Exercise data
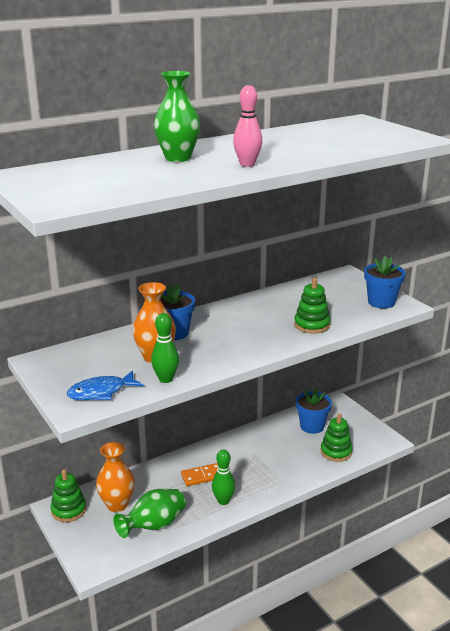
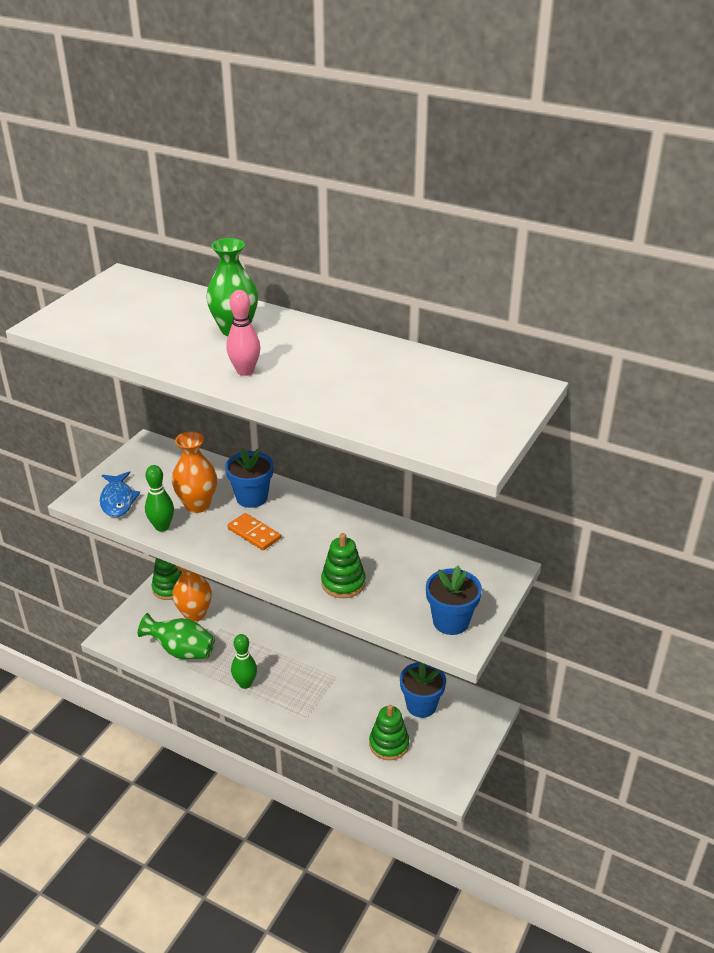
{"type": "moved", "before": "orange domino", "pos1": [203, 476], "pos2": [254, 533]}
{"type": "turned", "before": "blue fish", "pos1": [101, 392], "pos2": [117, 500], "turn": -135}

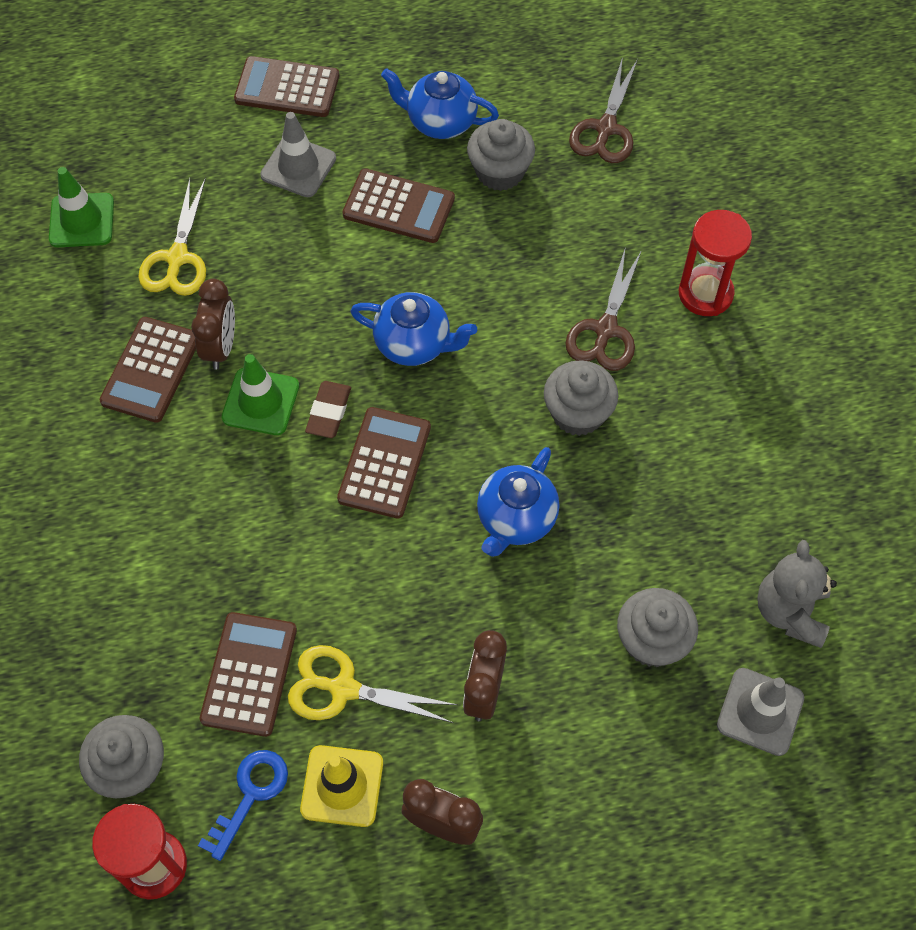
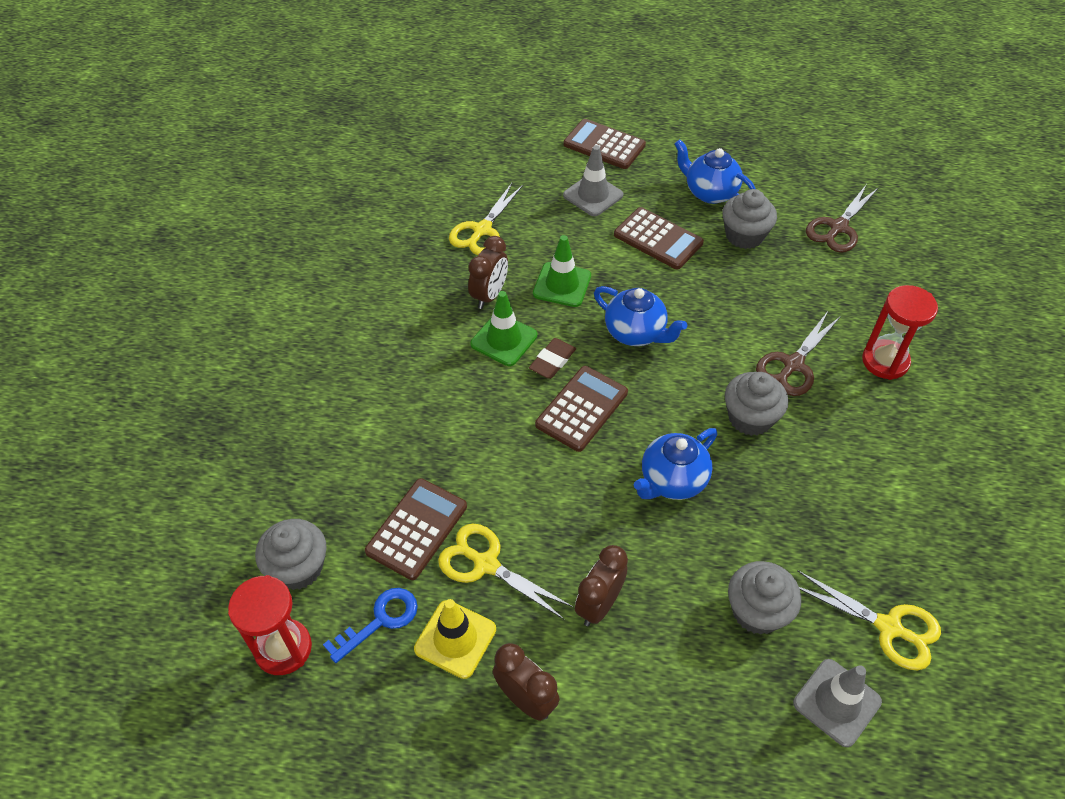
{"type": "removed", "before": "brown calculator", "pos1": [151, 370]}
{"type": "moved", "before": "green traffic cone", "pos1": [82, 220], "pos2": [562, 285]}
{"type": "replaced", "before": "grey teddy bear", "after": "yellow scissors", "pos1": [790, 612], "pos2": [888, 627]}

What to produce
When you transcribe the entries above, keep every word exact and leave out the pictures.

Result for this exercise
{"type": "moved", "before": "orange domino", "pos1": [203, 476], "pos2": [254, 533]}
{"type": "turned", "before": "blue fish", "pos1": [101, 392], "pos2": [117, 500], "turn": -135}

{"type": "removed", "before": "brown calculator", "pos1": [151, 370]}
{"type": "moved", "before": "green traffic cone", "pos1": [82, 220], "pos2": [562, 285]}
{"type": "replaced", "before": "grey teddy bear", "after": "yellow scissors", "pos1": [790, 612], "pos2": [888, 627]}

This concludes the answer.